[Materials provided — start]

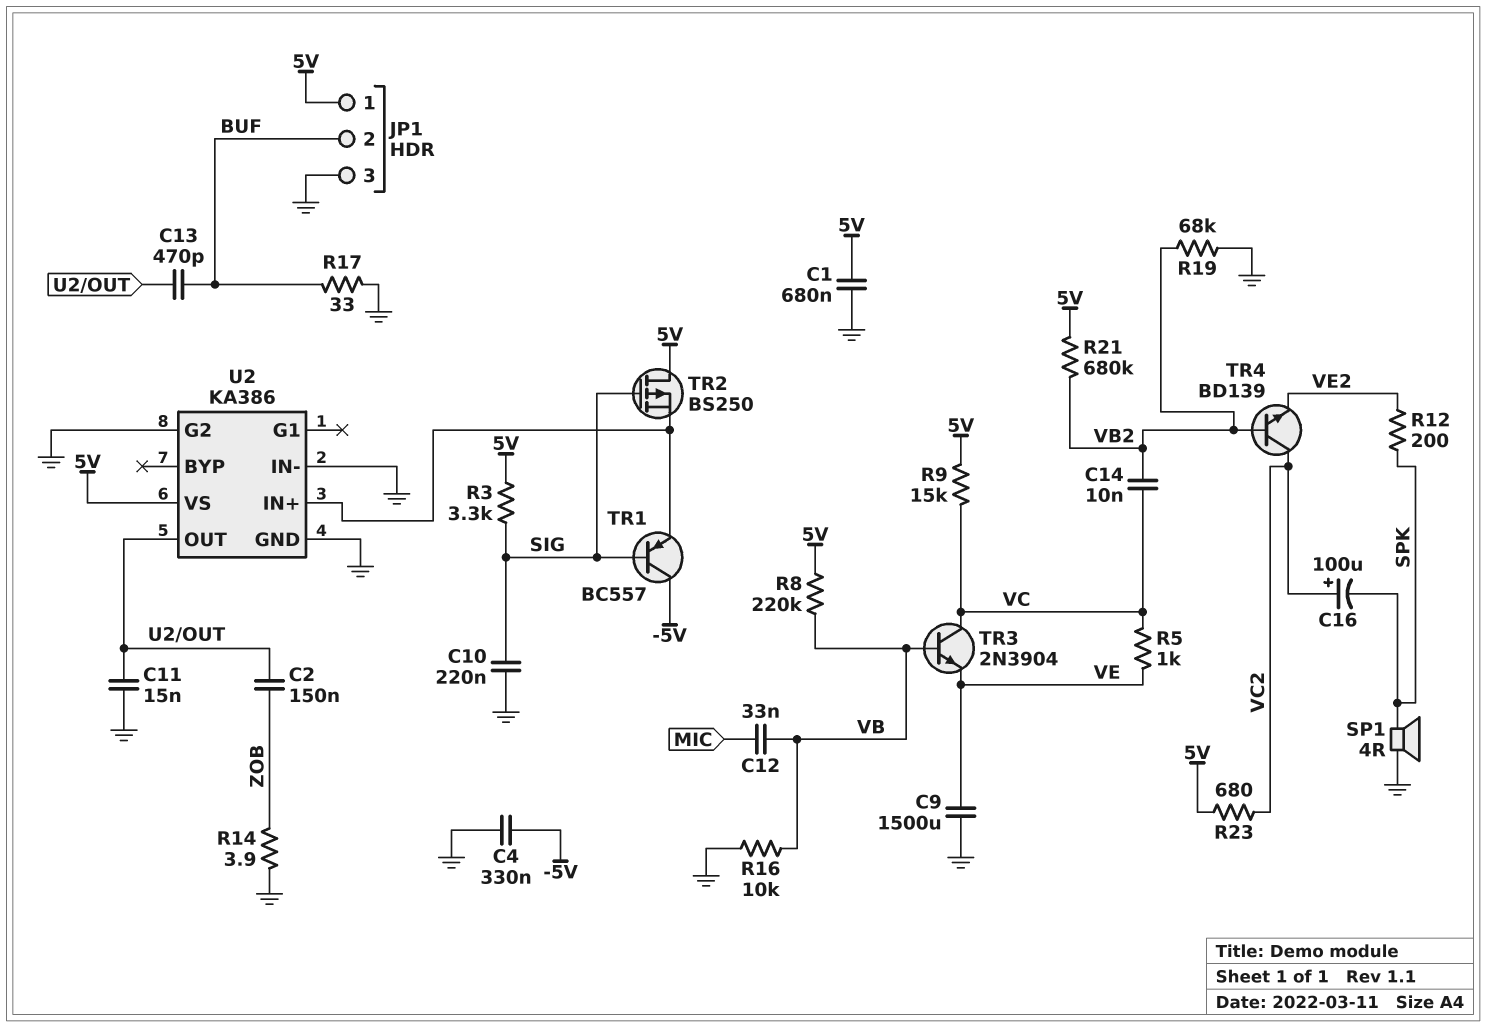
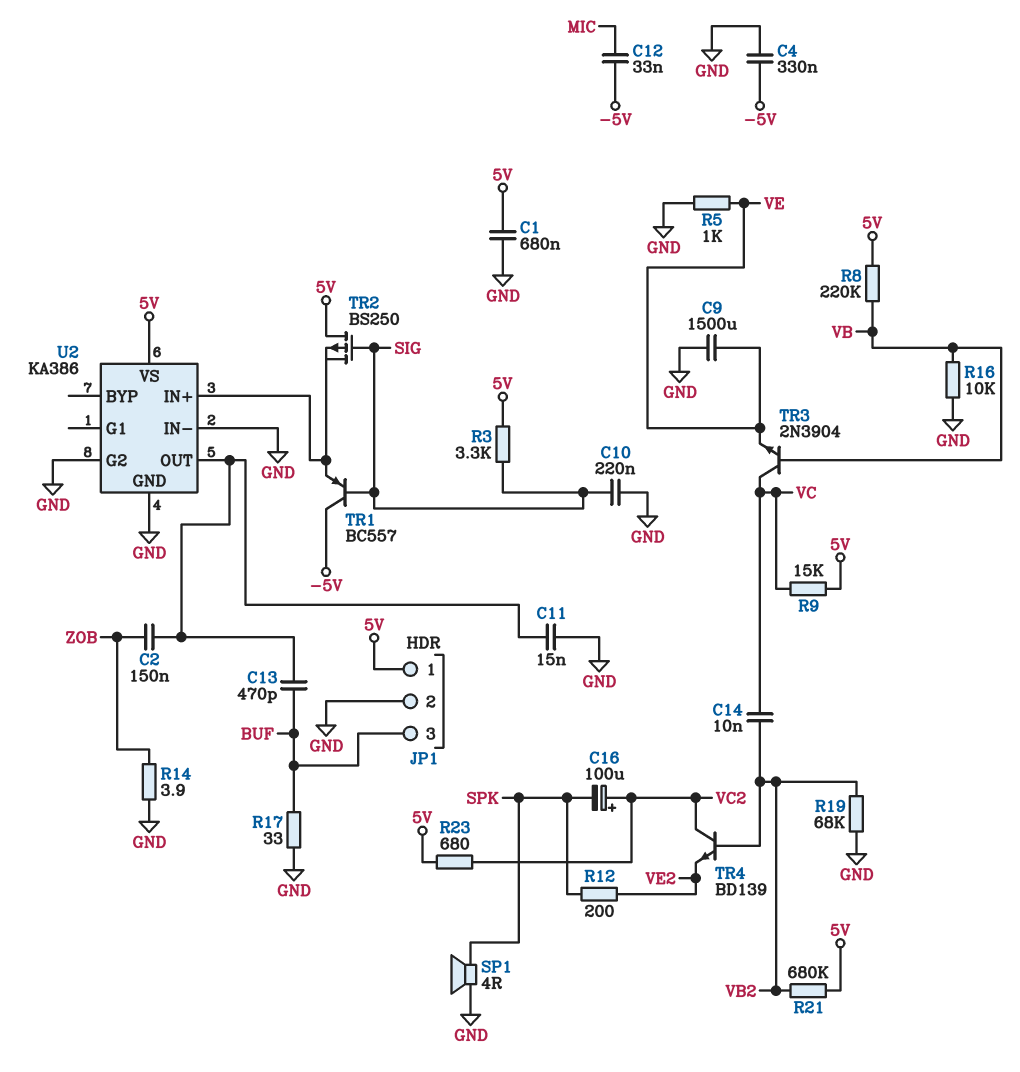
C12: 33nF (MIC, VB) -> 33nF (-5V, MIC)
JP1 pin 2: BUF -> GND
JP1 pin 3: GND -> BUF
R5: 1k (VC, VE) -> 1k (GND, VE)

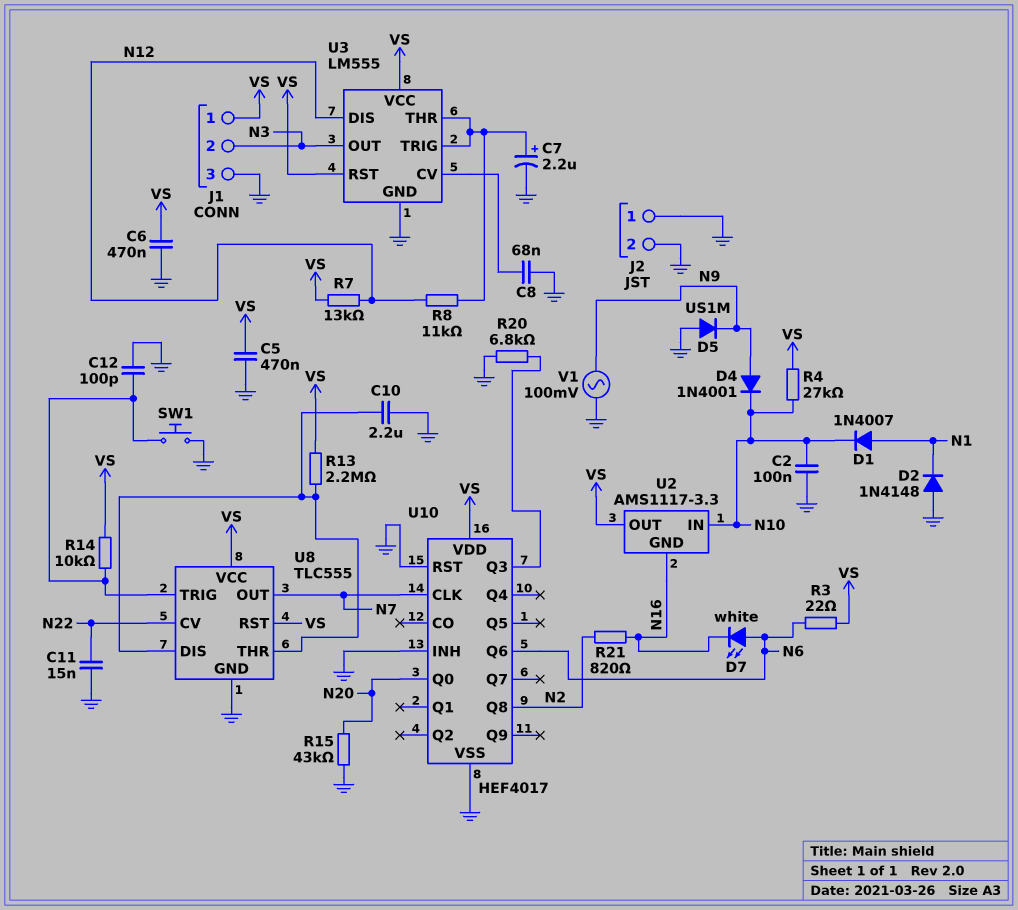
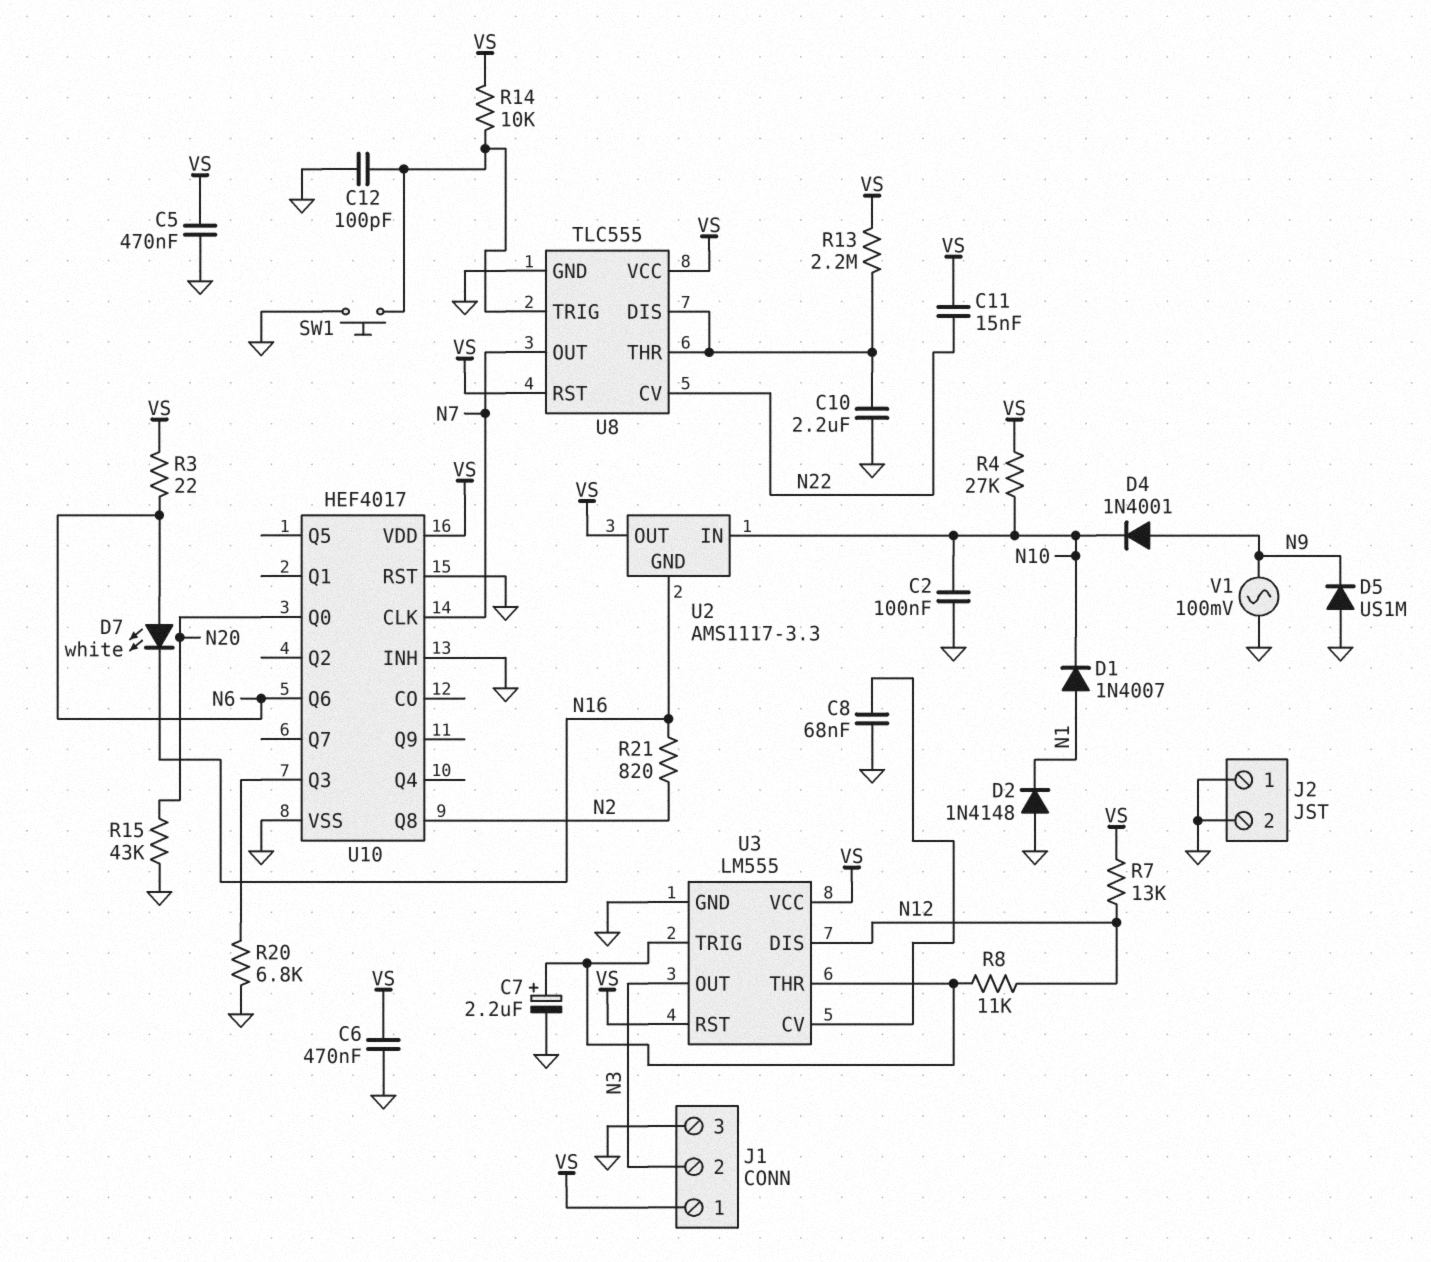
C11: 15nF (GND, N22) -> 15nF (N22, VS)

[Materials provided — finish]

> **Brief**
Repeat the listing word for word, and skip every picture it contains.

> **Exercise output**
C12: 33nF (MIC, VB) -> 33nF (-5V, MIC)
JP1 pin 2: BUF -> GND
JP1 pin 3: GND -> BUF
R5: 1k (VC, VE) -> 1k (GND, VE)

C11: 15nF (GND, N22) -> 15nF (N22, VS)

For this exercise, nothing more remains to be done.